**Prompt:**
Check every line below for the word "cone" and copy each one that has it.

────────────────

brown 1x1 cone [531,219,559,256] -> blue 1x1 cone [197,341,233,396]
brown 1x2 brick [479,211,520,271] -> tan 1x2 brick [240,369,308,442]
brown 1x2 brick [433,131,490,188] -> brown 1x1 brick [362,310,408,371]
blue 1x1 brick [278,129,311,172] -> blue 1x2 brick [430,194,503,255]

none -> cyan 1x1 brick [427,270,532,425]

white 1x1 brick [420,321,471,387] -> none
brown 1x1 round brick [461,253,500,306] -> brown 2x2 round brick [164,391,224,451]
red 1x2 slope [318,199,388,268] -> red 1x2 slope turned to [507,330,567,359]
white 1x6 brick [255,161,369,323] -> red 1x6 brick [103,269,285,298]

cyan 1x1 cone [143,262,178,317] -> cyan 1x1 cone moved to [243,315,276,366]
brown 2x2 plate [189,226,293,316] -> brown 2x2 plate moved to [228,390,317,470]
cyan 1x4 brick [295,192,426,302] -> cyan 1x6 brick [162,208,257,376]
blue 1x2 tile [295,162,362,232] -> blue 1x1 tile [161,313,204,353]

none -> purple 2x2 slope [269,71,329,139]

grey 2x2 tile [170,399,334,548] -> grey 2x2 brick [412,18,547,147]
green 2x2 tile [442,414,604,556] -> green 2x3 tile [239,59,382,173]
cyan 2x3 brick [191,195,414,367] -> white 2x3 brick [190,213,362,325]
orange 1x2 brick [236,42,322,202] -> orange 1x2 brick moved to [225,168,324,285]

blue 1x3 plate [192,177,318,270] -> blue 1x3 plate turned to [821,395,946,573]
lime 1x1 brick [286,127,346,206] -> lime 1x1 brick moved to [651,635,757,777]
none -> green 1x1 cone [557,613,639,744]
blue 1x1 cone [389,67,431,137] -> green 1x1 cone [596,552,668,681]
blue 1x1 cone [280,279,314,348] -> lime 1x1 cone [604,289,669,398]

────────────────

**Output for this task:**
brown 1x1 cone [531,219,559,256] -> blue 1x1 cone [197,341,233,396]
cyan 1x1 cone [143,262,178,317] -> cyan 1x1 cone moved to [243,315,276,366]
none -> green 1x1 cone [557,613,639,744]
blue 1x1 cone [389,67,431,137] -> green 1x1 cone [596,552,668,681]
blue 1x1 cone [280,279,314,348] -> lime 1x1 cone [604,289,669,398]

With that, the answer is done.